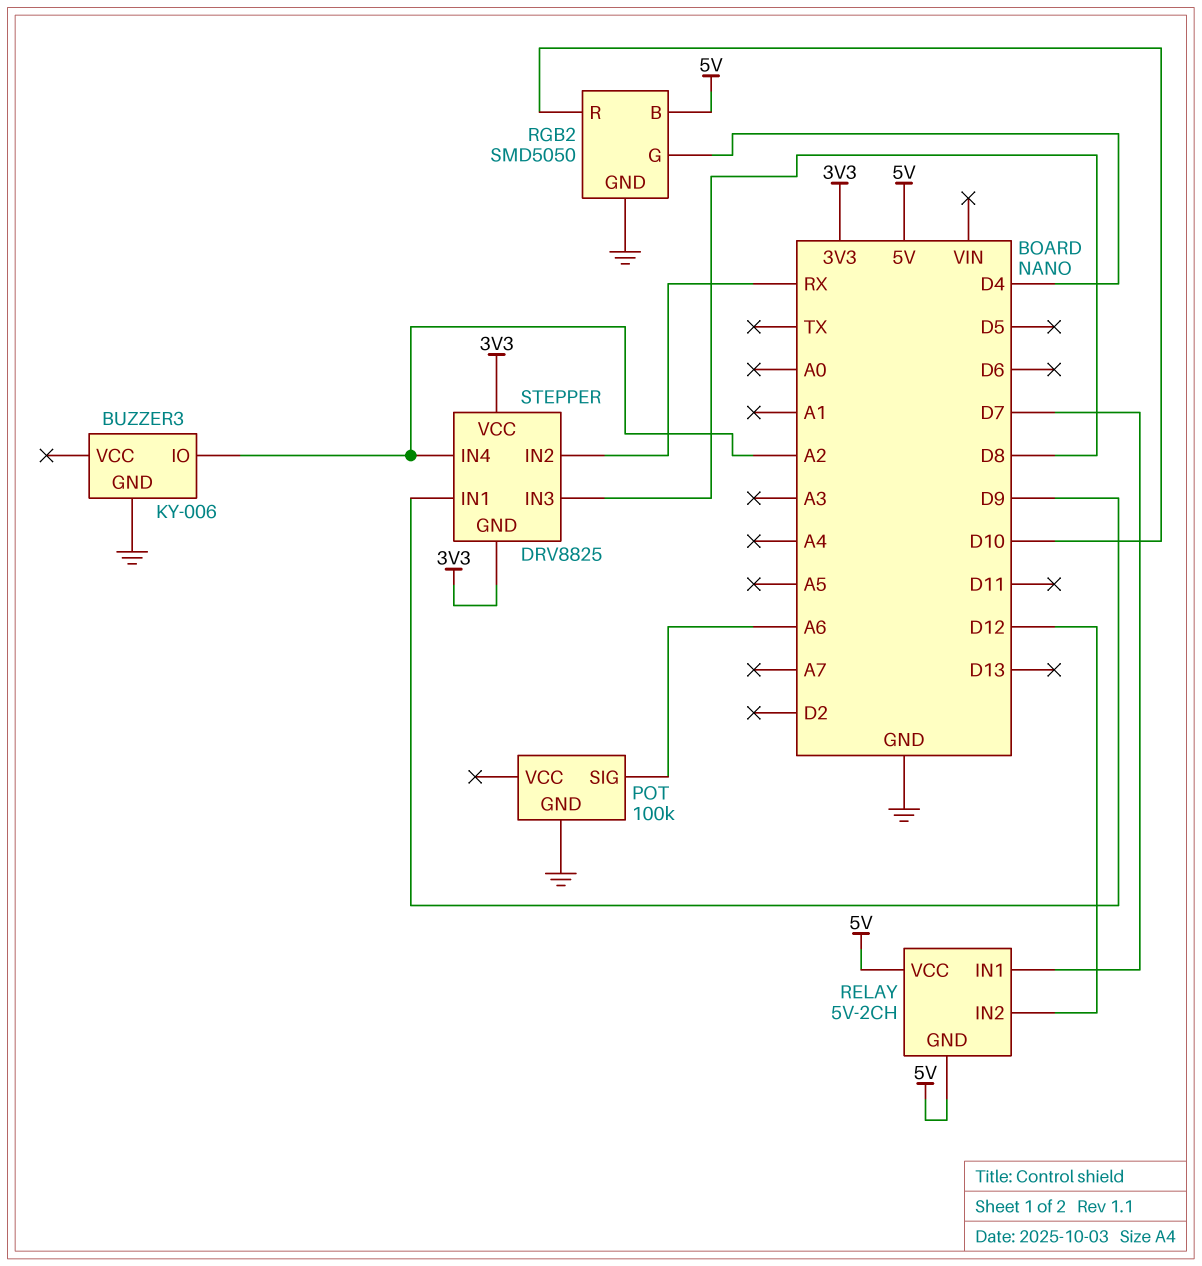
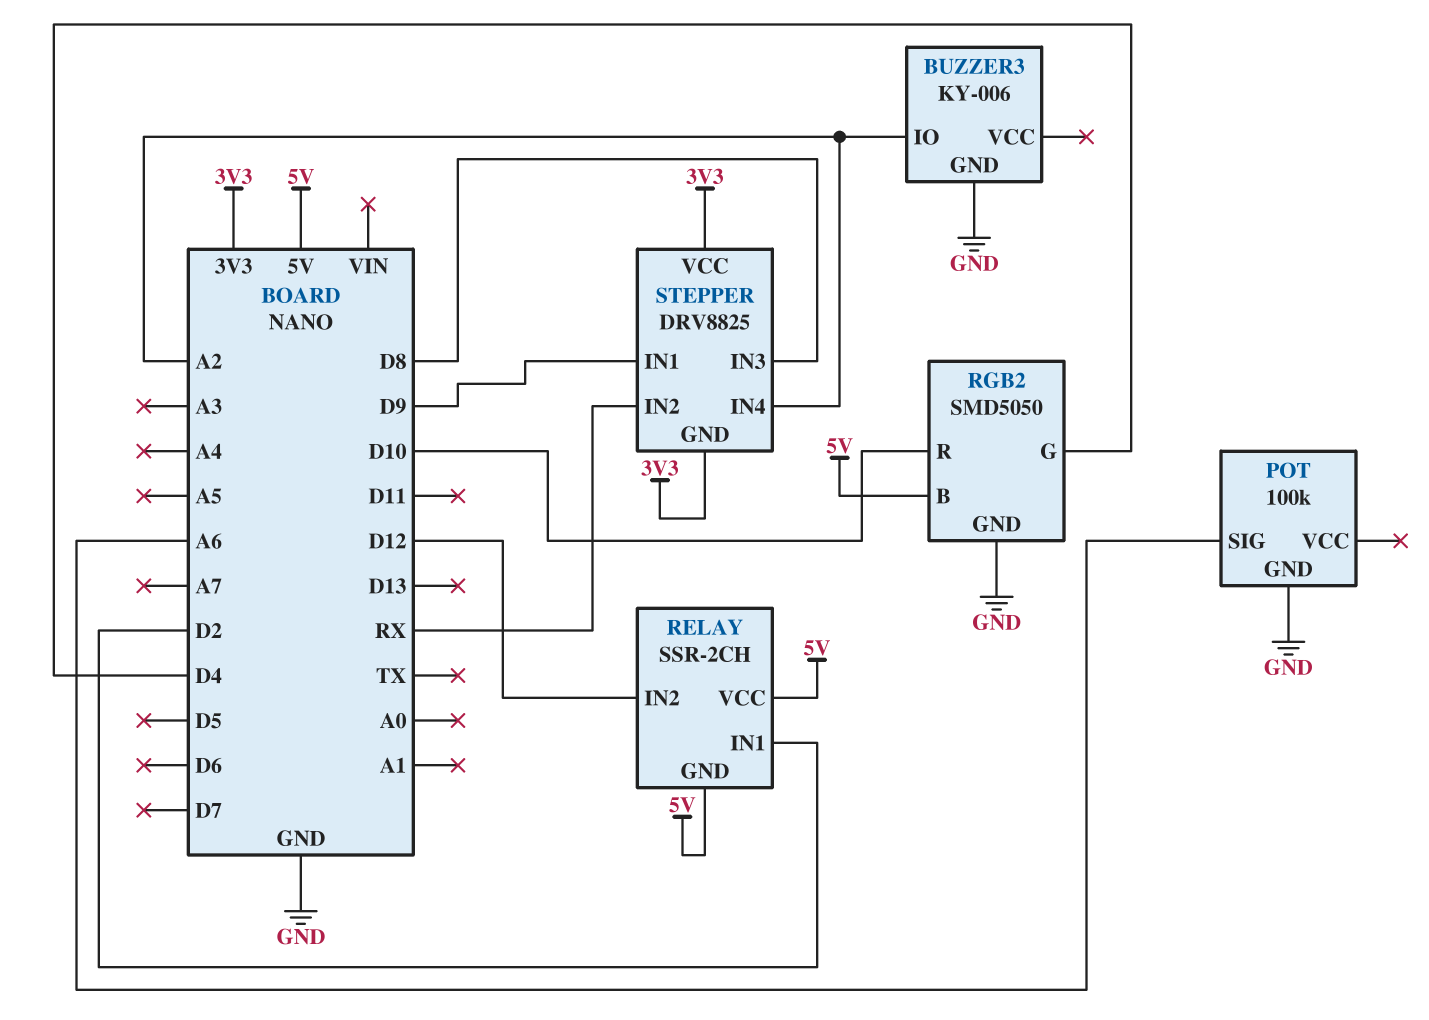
RELAY: 5V-2CH -> SSR-2CH
RELAY pin IN1: D7 -> D2

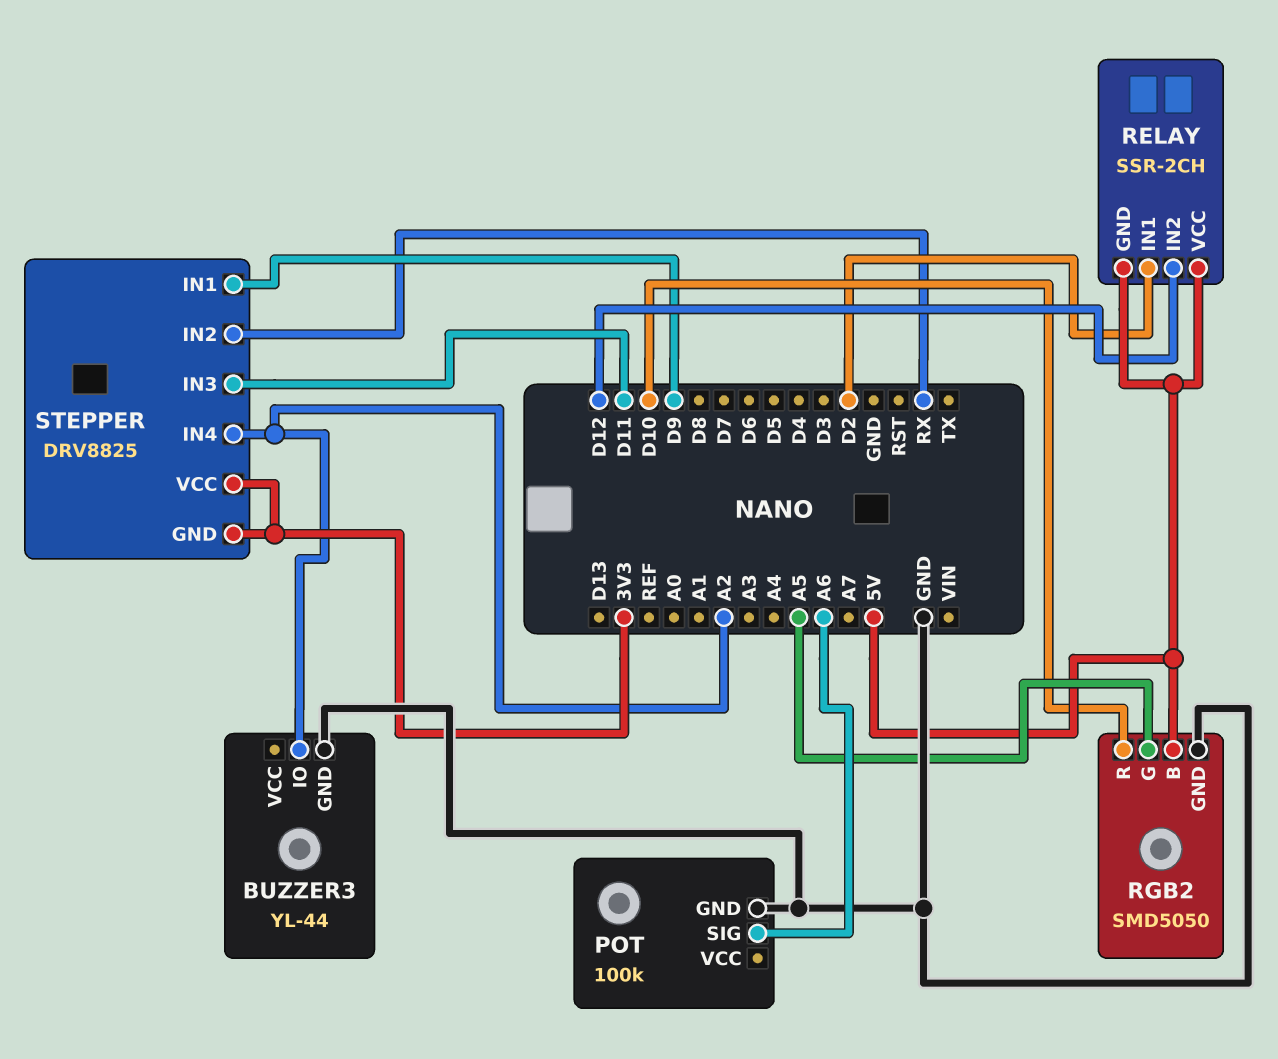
BUZZER3: KY-006 -> YL-44
RGB2 pin G: D4 -> A5
STEPPER pin IN3: D8 -> D11

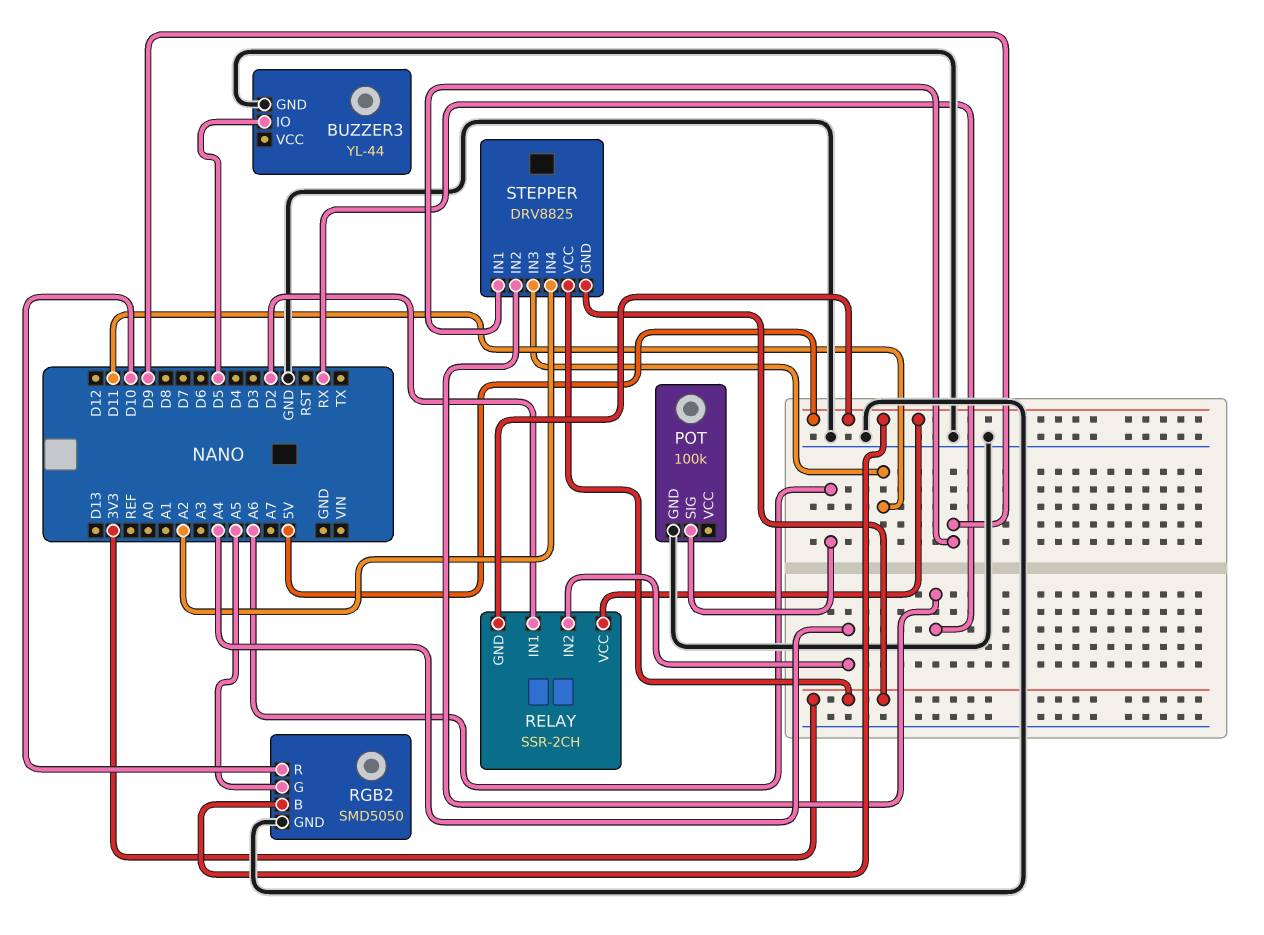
BUZZER3 pin IO: A2 -> D5
RELAY pin IN2: D12 -> A4

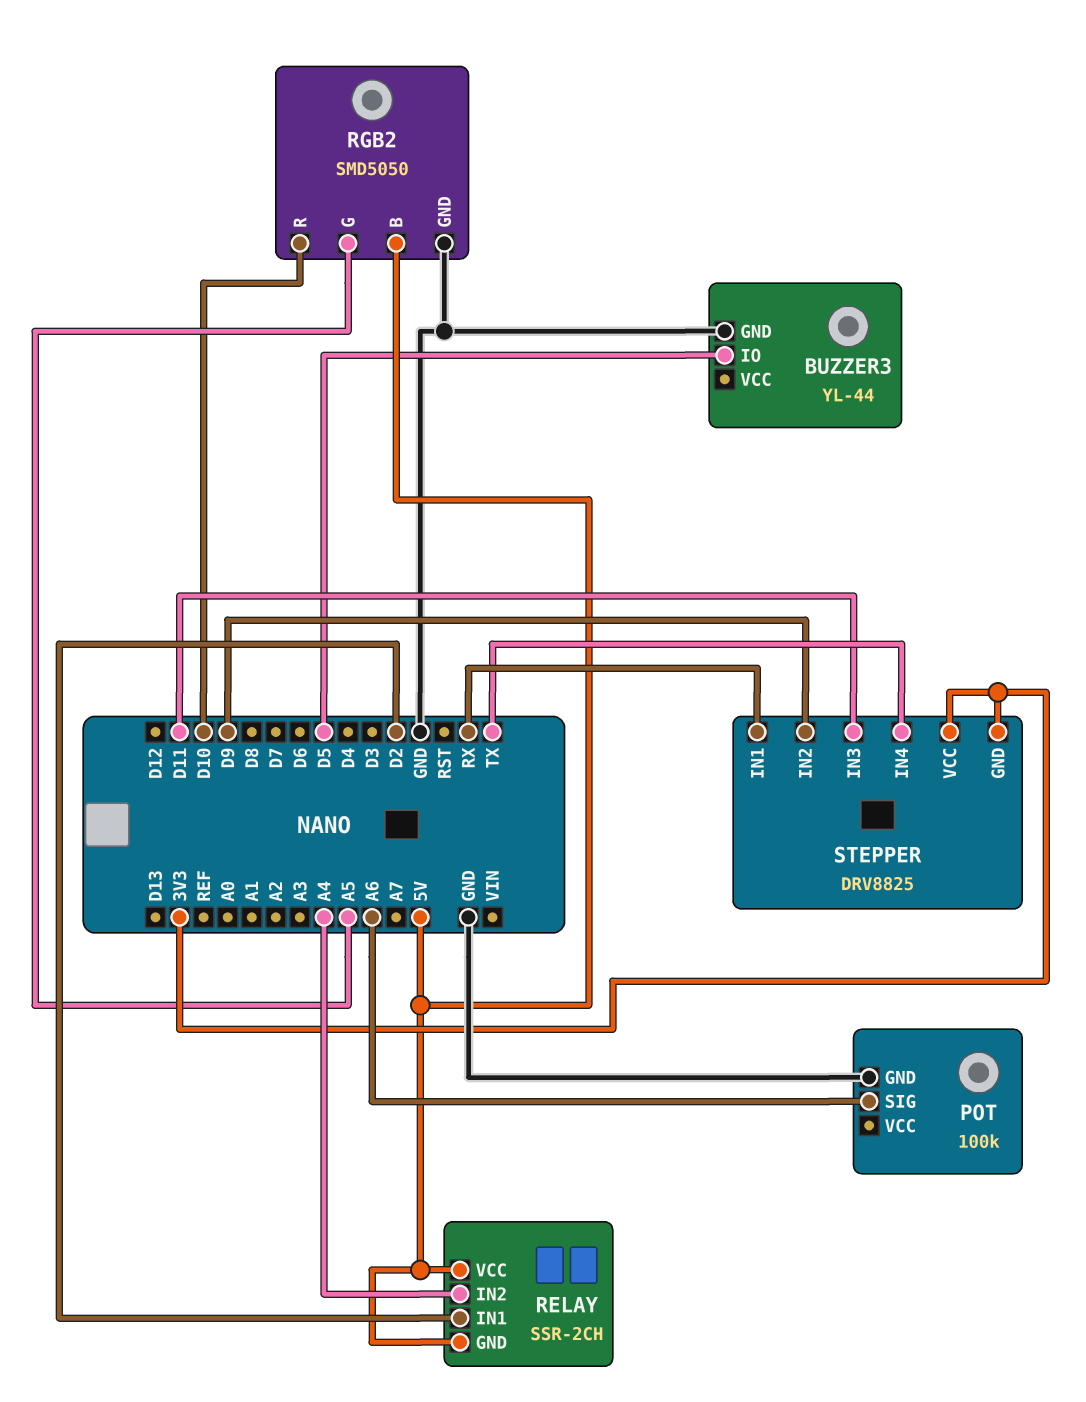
STEPPER pin IN1: D9 -> RX
STEPPER pin IN2: RX -> D9
STEPPER pin IN4: A2 -> TX

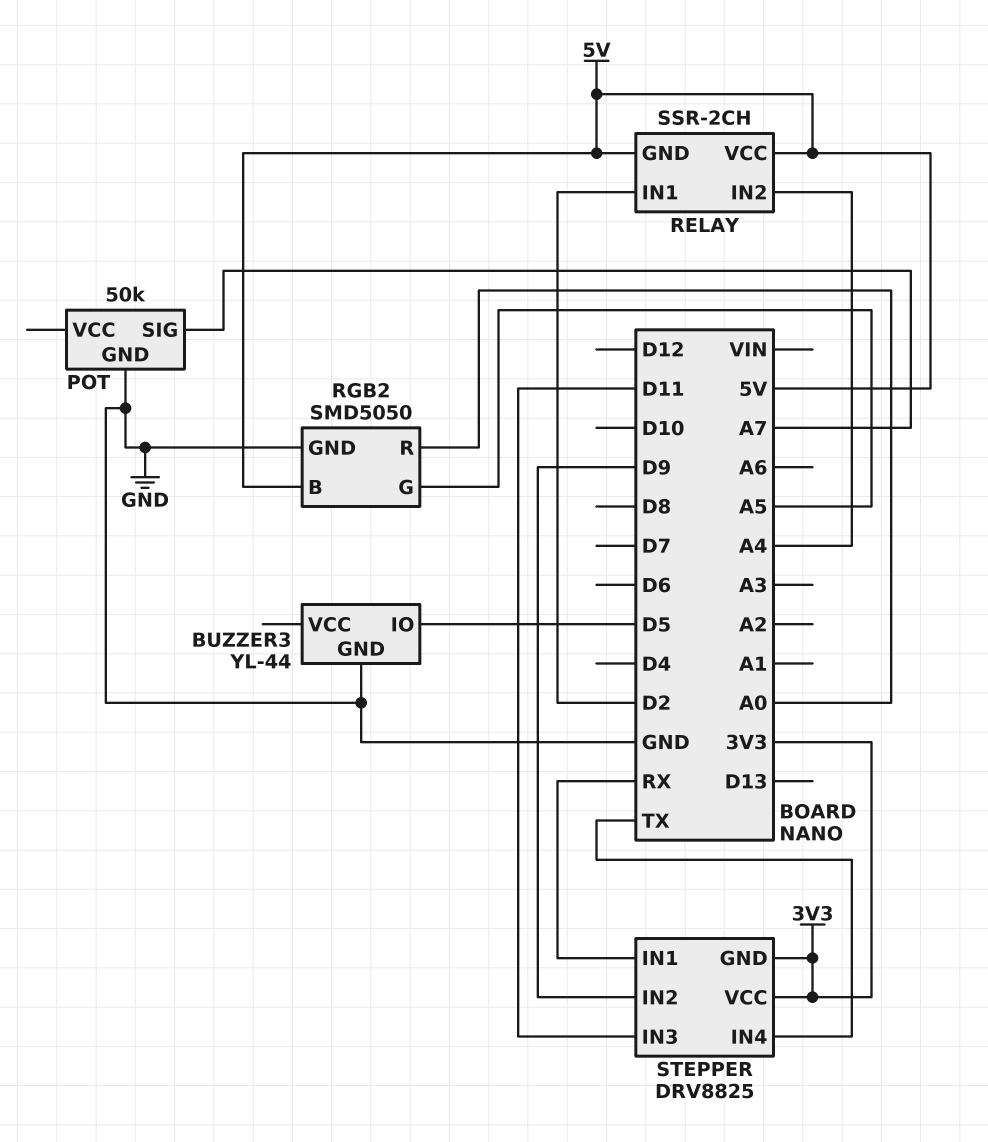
POT: 100k -> 50k
POT pin SIG: A6 -> A7
RGB2 pin R: D10 -> A0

■ ■ ■

> EXERCISE GOAL
With "STEPPER" as the string to match, show every line of the entries above that has it.

> EXERCISE ANSWER
STEPPER pin IN3: D8 -> D11
STEPPER pin IN1: D9 -> RX
STEPPER pin IN2: RX -> D9
STEPPER pin IN4: A2 -> TX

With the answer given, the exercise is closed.